[Work instructions]: The following data has a line with "(376, 110) = (377, 106): none -> pink carton" and a line with "(380, 332) = (259, 366): black". Write out exactly those lines and all the lines between them.

[Material for this task]:
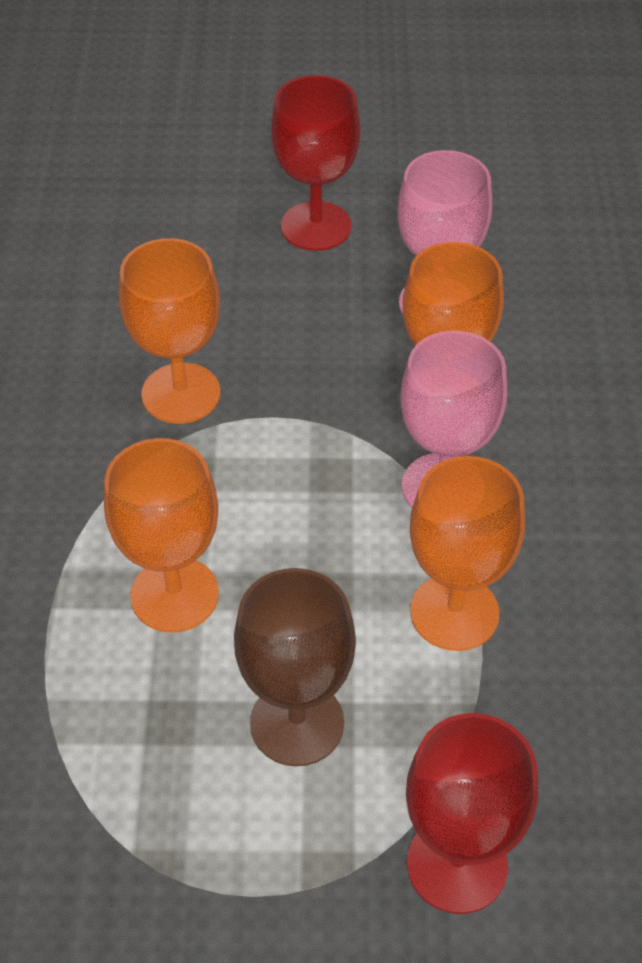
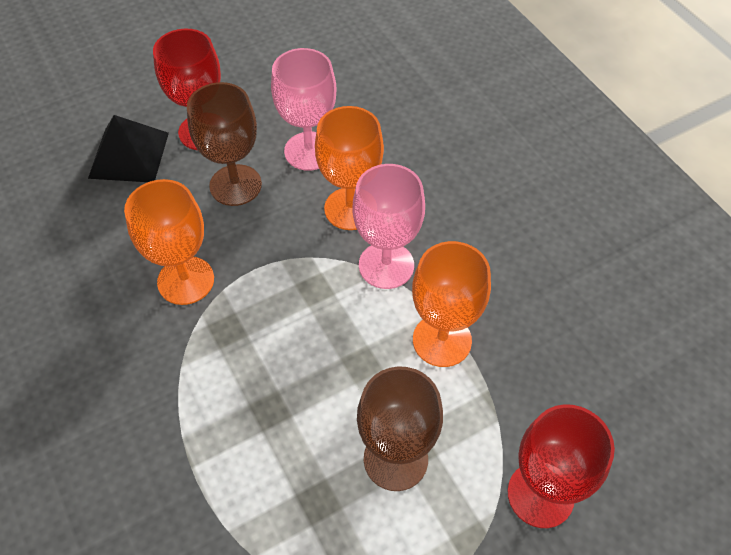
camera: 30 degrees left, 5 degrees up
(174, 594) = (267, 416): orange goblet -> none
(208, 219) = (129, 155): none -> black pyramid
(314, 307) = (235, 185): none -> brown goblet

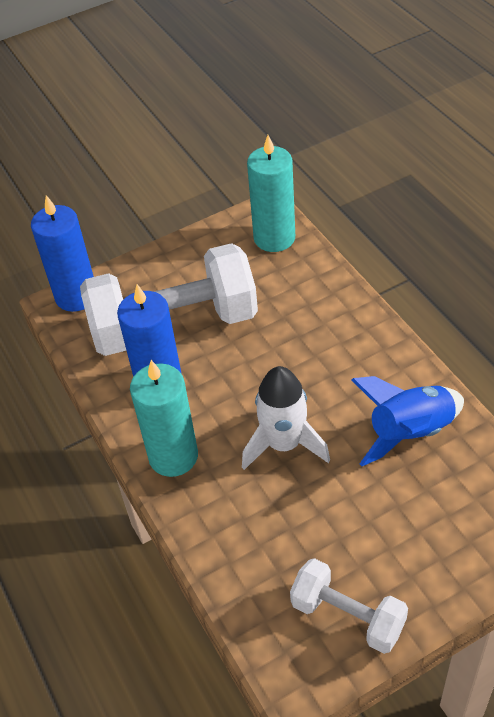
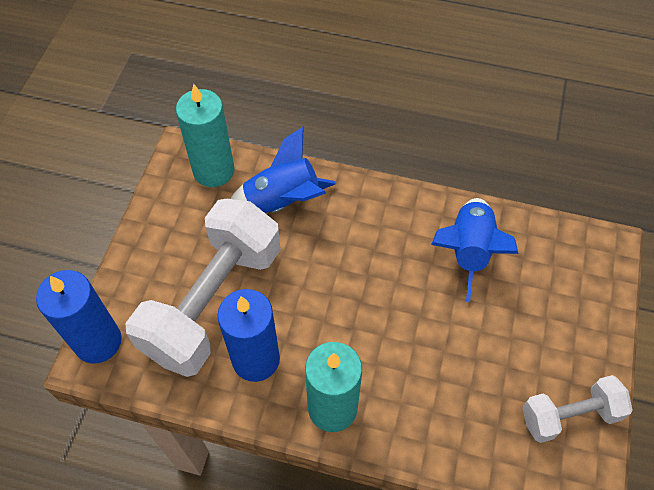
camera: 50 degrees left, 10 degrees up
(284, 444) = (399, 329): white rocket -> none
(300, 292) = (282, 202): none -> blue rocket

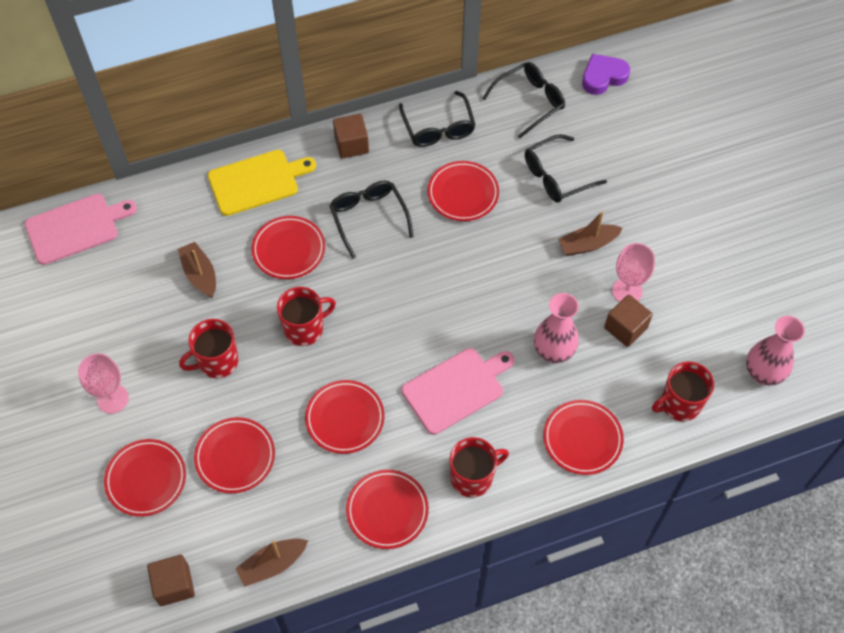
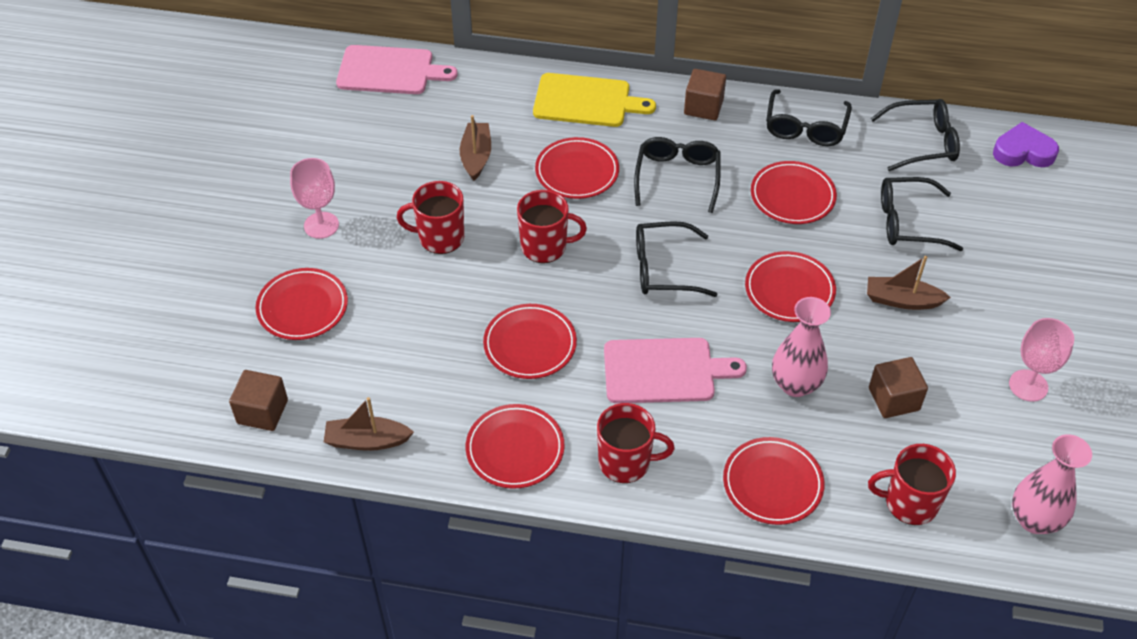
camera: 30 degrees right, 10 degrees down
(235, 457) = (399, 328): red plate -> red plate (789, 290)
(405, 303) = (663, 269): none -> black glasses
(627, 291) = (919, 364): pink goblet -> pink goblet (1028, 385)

...

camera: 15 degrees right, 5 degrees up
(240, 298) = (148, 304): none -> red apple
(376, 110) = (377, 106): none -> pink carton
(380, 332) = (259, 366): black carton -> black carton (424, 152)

--

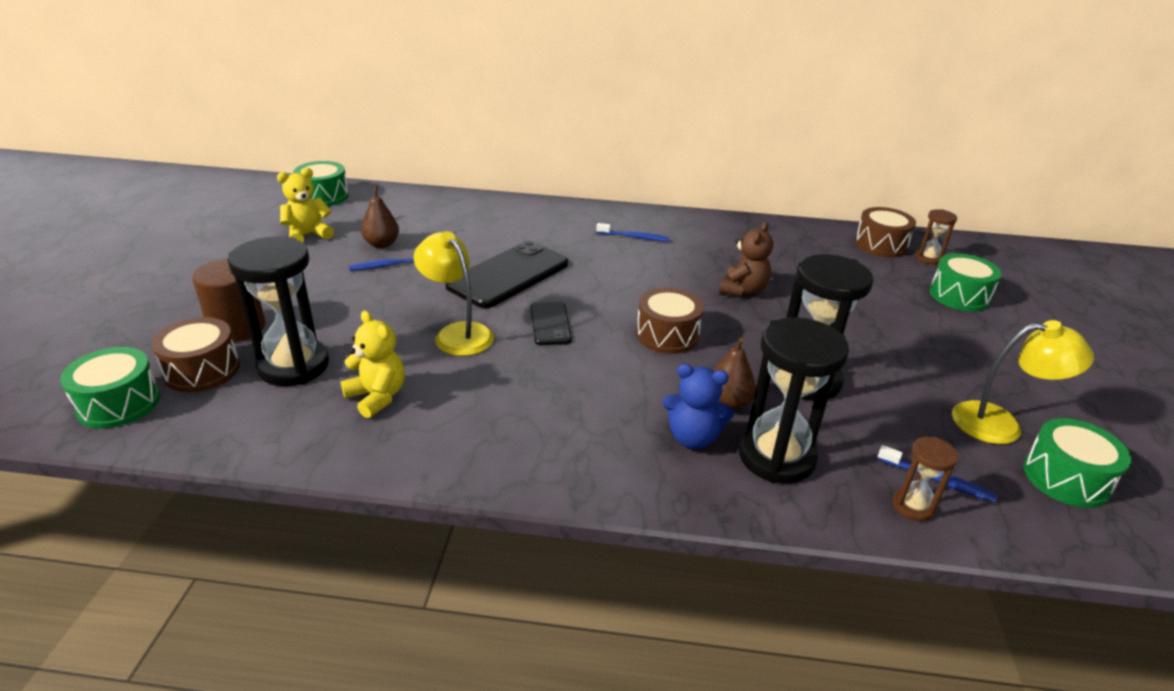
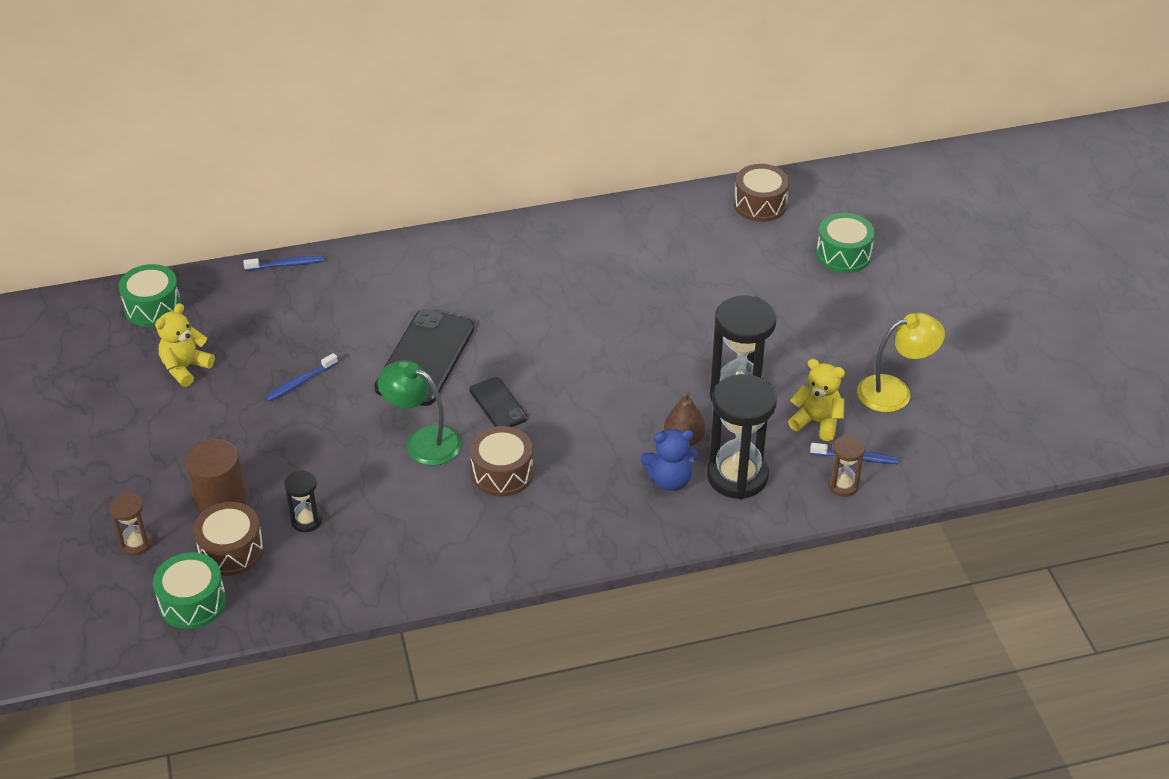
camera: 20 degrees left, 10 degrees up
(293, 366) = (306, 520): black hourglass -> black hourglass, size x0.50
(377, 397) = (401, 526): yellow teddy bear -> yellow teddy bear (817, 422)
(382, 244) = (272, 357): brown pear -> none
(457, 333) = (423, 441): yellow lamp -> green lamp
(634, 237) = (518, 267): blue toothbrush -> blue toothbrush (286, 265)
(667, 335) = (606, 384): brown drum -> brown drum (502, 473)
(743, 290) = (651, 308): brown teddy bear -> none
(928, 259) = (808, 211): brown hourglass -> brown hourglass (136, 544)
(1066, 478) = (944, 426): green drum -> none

[Answer for this exercise]:
(376, 110) = (377, 106): none -> pink carton
(380, 332) = (259, 366): black carton -> black carton (424, 152)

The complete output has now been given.